■ Exercise requirements
Where a record contains an image, leave the image out and print the rest exactly.

■ Data provided
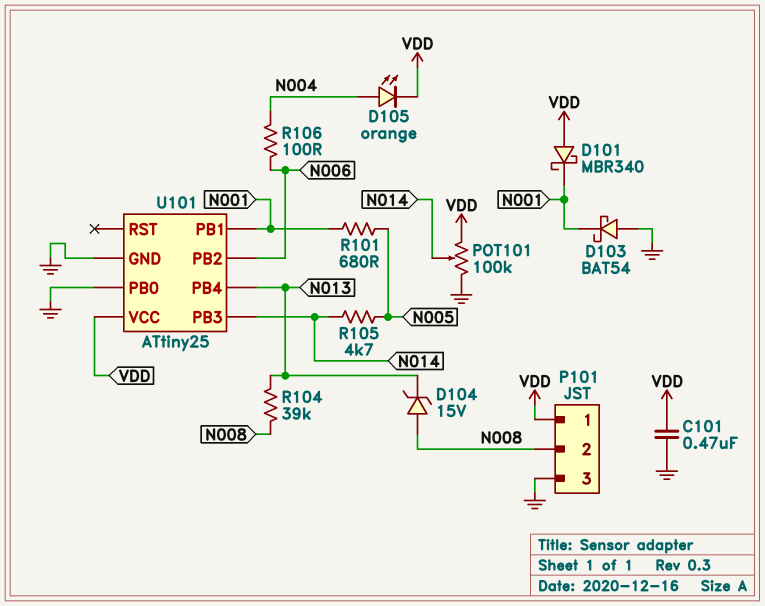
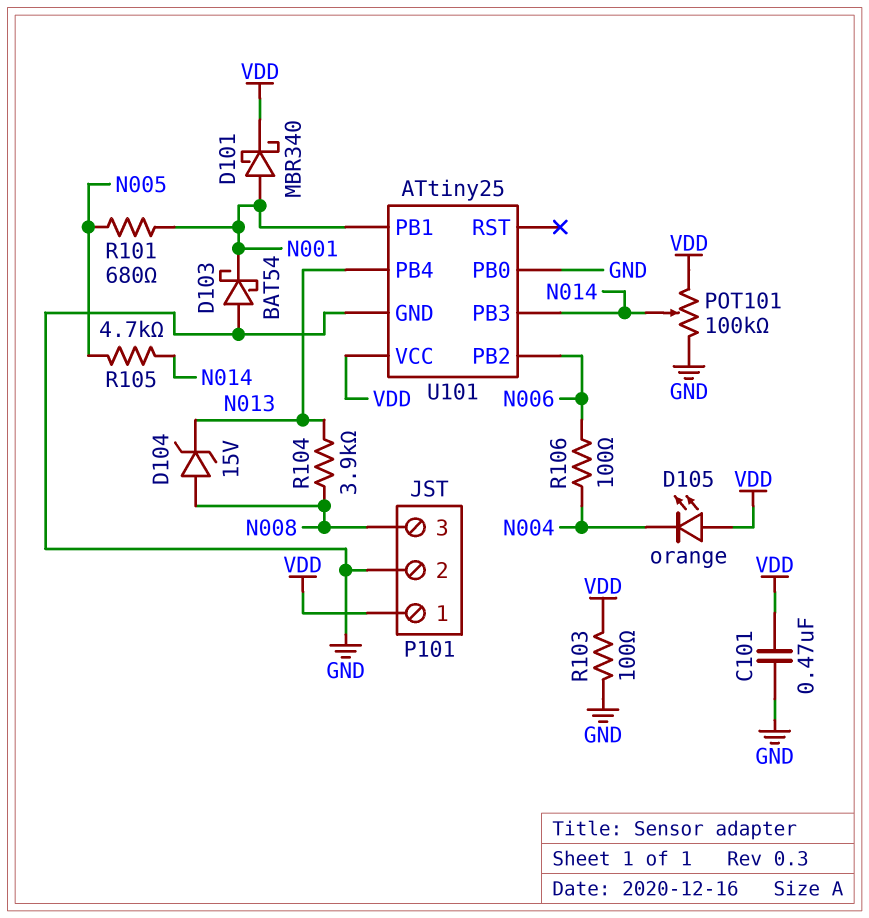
D101: schottky MBR340 (A VDD, K N001) -> schottky MBR340 (A N001, K VDD)
D105: LED orange (A N004, K VDD) -> LED orange (A VDD, K N004)
P101 pin 2: N008 -> GND
P101 pin 3: GND -> N008
R103: none -> 100 (GND, VDD)
R104: 39k (N008, N013) -> 3.9k (N008, N013)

■ Task result
D101: schottky MBR340 (A VDD, K N001) -> schottky MBR340 (A N001, K VDD)
D105: LED orange (A N004, K VDD) -> LED orange (A VDD, K N004)
P101 pin 2: N008 -> GND
P101 pin 3: GND -> N008
R103: none -> 100 (GND, VDD)
R104: 39k (N008, N013) -> 3.9k (N008, N013)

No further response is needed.